## Aim of the task
Please copy out, unchanged, the lines beginning with the one that contains "How far apart" and ending with the final line, with both of those lines included.

——————

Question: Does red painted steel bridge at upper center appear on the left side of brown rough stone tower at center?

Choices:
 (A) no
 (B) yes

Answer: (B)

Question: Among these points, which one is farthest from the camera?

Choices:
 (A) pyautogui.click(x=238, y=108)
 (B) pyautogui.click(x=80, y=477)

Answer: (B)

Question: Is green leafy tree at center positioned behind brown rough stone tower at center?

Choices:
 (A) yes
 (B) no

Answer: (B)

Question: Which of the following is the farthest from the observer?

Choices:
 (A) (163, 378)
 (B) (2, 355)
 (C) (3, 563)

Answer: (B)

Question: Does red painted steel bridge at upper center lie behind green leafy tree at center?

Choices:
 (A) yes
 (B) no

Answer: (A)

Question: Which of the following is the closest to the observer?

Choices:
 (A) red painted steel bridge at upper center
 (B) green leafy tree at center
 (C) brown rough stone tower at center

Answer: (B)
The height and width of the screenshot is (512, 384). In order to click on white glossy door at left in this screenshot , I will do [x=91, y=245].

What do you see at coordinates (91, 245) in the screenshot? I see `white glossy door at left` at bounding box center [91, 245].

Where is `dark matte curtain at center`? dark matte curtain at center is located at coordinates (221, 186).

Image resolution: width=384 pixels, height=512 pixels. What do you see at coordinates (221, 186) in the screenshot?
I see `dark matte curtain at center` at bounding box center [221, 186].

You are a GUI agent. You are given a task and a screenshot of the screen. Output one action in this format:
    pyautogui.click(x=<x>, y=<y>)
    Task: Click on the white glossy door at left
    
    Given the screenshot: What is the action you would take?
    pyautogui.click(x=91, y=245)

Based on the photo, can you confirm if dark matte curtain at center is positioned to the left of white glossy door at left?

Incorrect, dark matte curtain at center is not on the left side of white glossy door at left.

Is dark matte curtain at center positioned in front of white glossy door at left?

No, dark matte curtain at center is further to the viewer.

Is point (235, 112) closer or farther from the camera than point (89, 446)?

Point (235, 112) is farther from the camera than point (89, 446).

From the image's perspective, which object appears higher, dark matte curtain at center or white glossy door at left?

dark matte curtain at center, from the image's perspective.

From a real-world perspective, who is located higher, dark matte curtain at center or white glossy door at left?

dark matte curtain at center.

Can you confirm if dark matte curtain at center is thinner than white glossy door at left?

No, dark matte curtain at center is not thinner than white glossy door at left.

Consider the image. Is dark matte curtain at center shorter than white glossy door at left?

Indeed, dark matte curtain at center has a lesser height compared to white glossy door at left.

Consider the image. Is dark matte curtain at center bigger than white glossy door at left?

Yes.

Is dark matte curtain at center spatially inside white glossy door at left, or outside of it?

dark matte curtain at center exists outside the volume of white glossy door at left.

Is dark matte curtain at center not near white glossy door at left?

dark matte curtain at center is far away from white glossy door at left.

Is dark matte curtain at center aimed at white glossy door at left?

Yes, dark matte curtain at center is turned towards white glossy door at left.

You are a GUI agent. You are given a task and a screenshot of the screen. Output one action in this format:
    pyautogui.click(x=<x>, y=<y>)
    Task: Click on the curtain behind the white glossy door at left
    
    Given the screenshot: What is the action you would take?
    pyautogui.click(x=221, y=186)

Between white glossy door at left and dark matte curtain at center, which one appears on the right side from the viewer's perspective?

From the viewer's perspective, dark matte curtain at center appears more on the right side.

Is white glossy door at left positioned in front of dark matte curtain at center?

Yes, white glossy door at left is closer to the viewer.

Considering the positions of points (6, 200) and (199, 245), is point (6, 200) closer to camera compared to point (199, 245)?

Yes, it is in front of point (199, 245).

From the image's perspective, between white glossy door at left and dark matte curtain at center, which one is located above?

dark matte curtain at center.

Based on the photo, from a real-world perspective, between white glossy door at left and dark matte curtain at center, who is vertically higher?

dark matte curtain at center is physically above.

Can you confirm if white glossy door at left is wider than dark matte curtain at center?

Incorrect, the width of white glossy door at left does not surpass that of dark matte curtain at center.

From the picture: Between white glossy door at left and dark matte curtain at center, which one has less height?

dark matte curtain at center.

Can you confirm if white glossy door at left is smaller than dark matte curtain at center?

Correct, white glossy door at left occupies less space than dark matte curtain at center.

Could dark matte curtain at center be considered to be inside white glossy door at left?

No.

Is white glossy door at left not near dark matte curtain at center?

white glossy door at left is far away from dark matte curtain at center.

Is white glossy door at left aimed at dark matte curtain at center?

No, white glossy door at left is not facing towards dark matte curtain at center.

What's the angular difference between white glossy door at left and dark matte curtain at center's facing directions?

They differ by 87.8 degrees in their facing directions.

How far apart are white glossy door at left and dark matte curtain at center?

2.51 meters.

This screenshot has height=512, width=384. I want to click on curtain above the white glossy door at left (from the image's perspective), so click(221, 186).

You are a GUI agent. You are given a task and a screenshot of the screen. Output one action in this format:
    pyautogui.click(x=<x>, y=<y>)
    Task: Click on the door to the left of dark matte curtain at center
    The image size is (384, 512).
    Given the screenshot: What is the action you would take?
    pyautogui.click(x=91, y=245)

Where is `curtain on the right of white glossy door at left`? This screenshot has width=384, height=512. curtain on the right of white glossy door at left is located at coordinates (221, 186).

——————

## Answer below
How far apart are white glossy door at left and dark matte curtain at center?

2.51 meters.

This screenshot has height=512, width=384. I want to click on curtain above the white glossy door at left (from the image's perspective), so click(221, 186).

You are a GUI agent. You are given a task and a screenshot of the screen. Output one action in this format:
    pyautogui.click(x=<x>, y=<y>)
    Task: Click on the door to the left of dark matte curtain at center
    The image size is (384, 512).
    Given the screenshot: What is the action you would take?
    pyautogui.click(x=91, y=245)

Where is `curtain on the right of white glossy door at left`? This screenshot has width=384, height=512. curtain on the right of white glossy door at left is located at coordinates (221, 186).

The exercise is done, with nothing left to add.